[Image comparison data]
----------

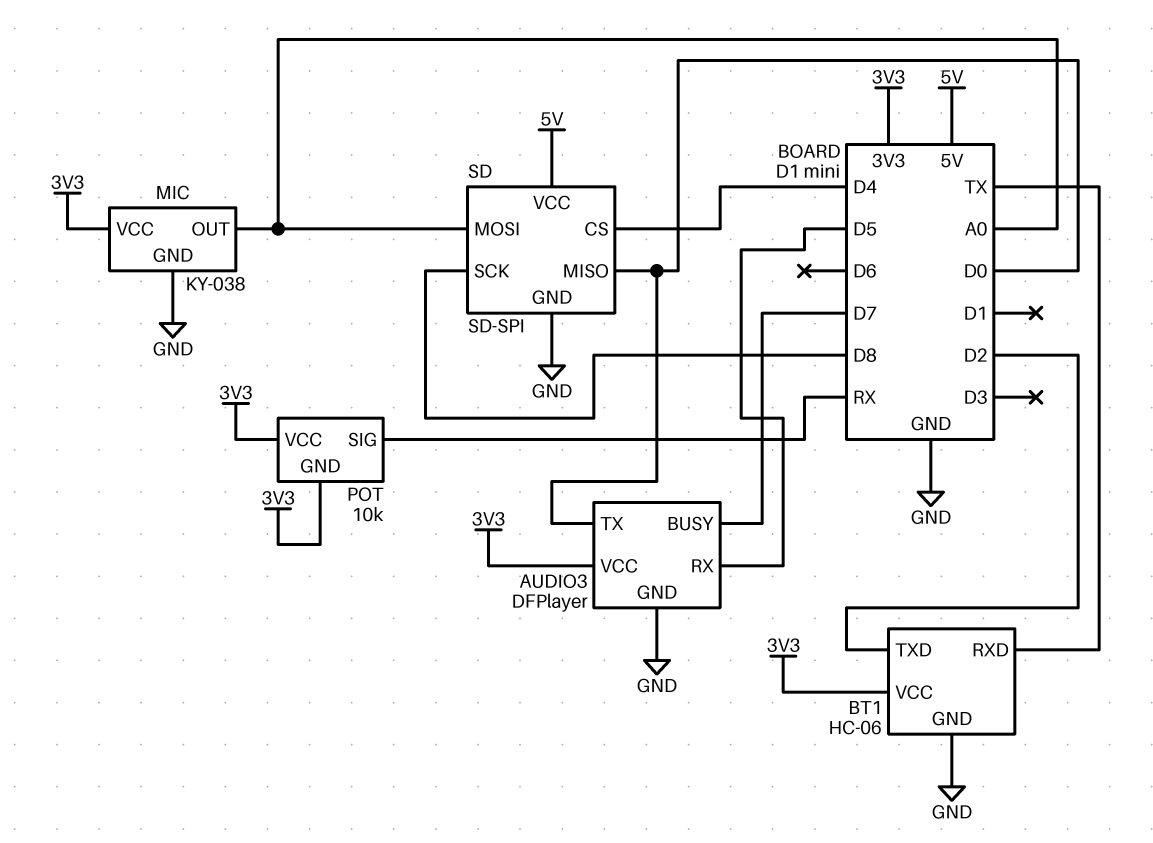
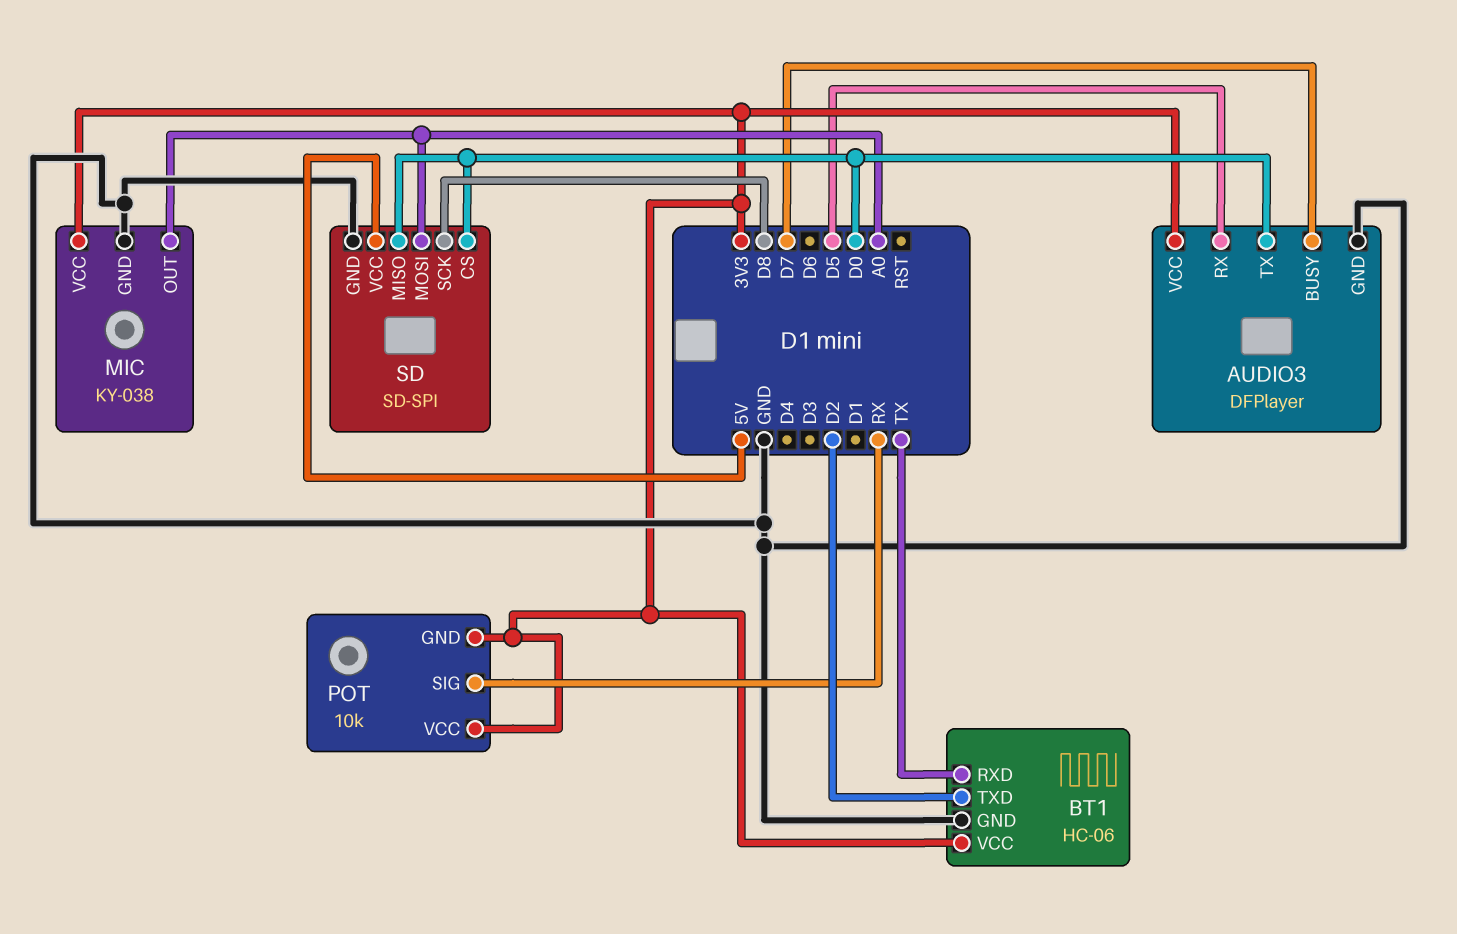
SD pin CS: D4 -> D0

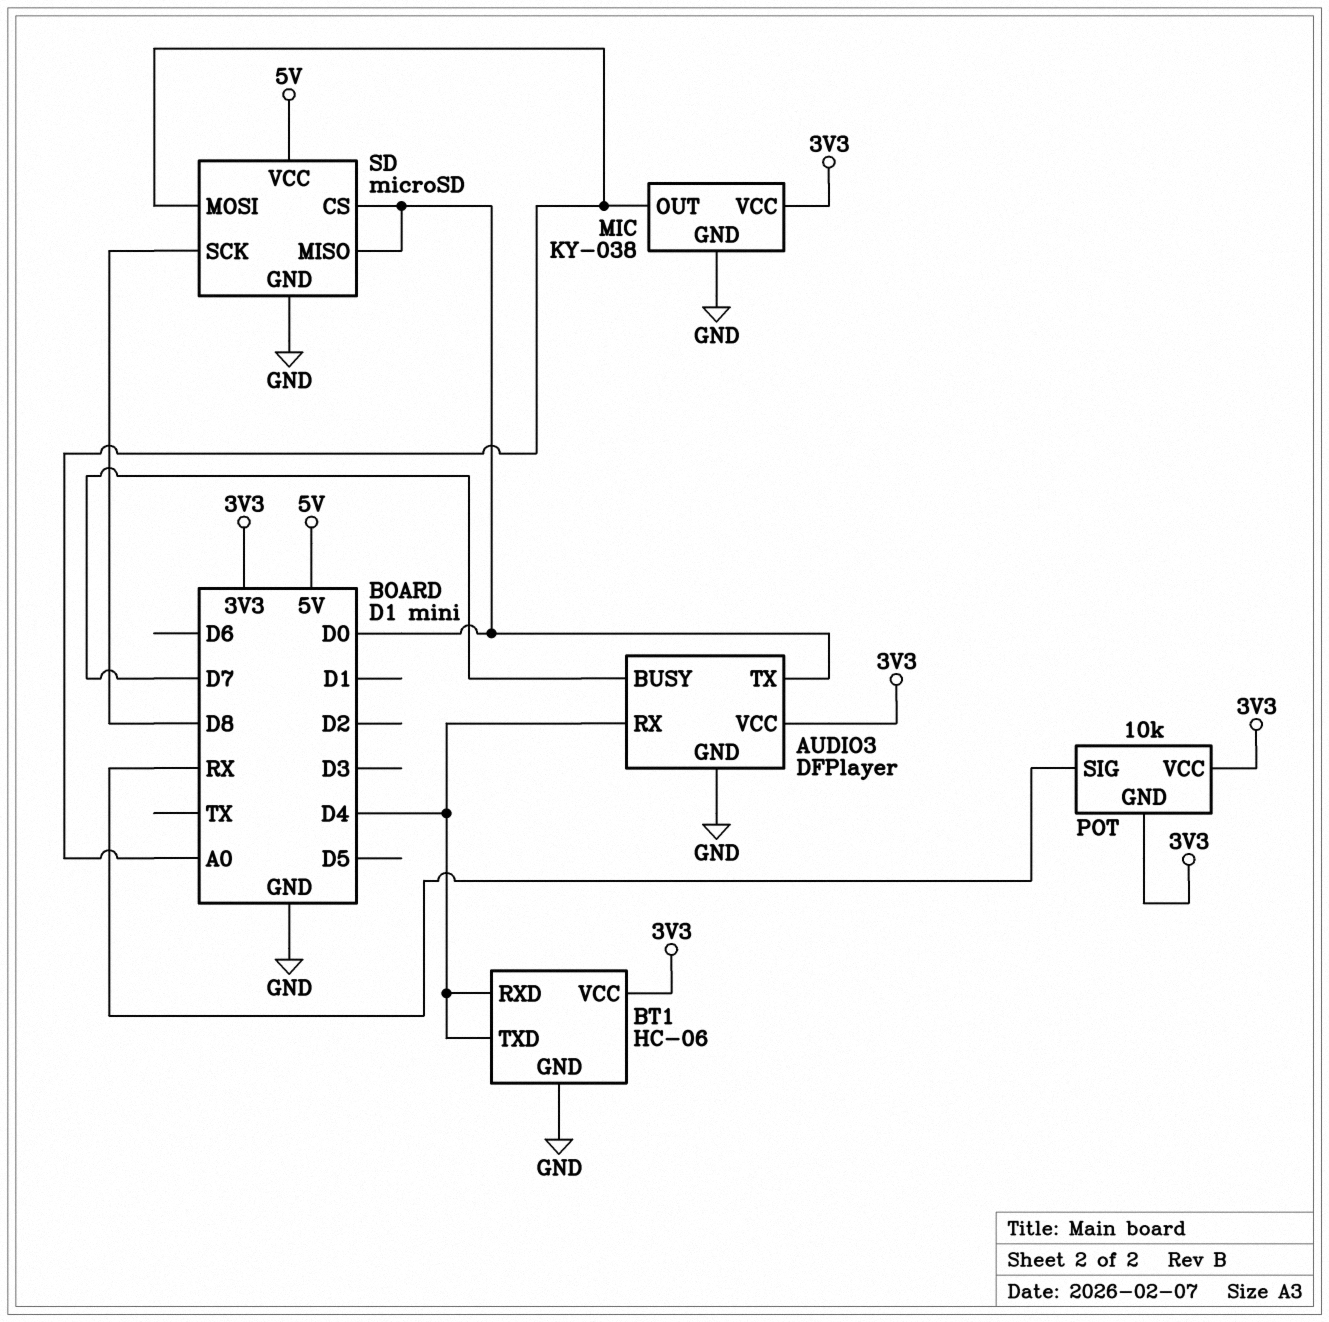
AUDIO3 pin RX: D5 -> D4
BT1 pin RXD: TX -> D4
BT1 pin TXD: D2 -> D4
SD: SD-SPI -> microSD

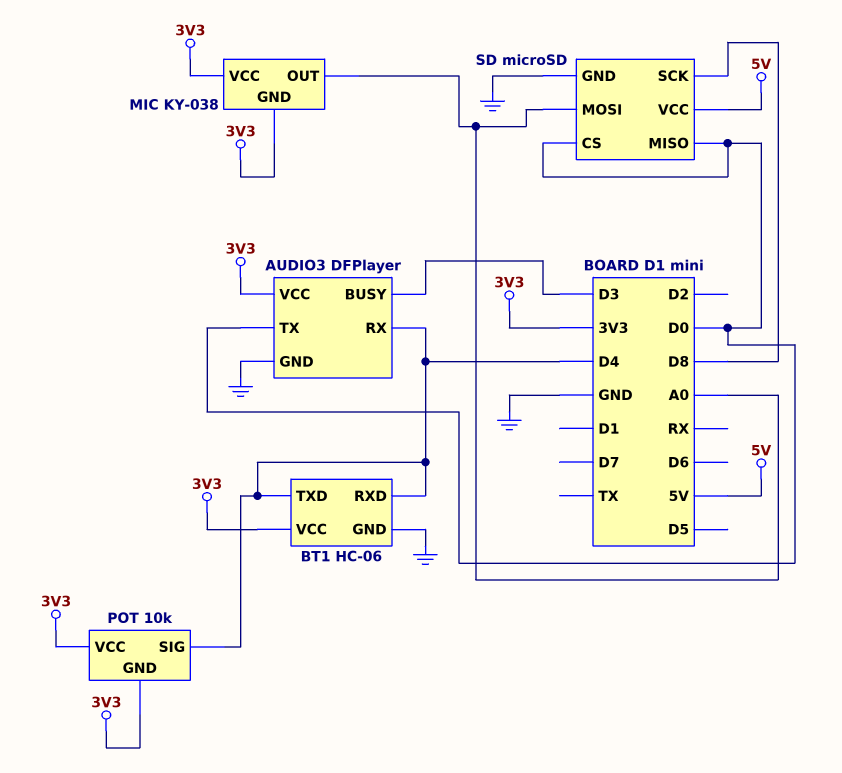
AUDIO3 pin BUSY: D7 -> D3
MIC pin GND: GND -> 3V3
POT pin SIG: RX -> D4

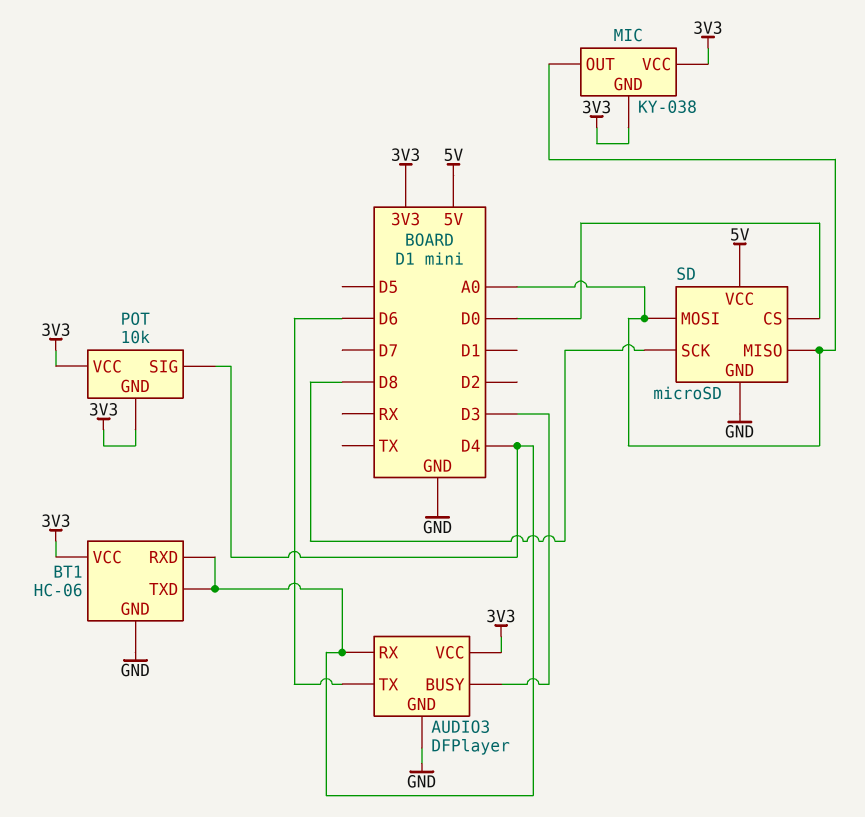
AUDIO3 pin TX: D0 -> D6
SD pin MISO: D0 -> A0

----------

■ Directions for this task: Reproduce the lines from the line containing "AUDIO3 pin BUSY: D7 -> D3" through the end of the records above, exactly and inclusively, omitting pictures.

■ Result:
AUDIO3 pin BUSY: D7 -> D3
MIC pin GND: GND -> 3V3
POT pin SIG: RX -> D4

AUDIO3 pin TX: D0 -> D6
SD pin MISO: D0 -> A0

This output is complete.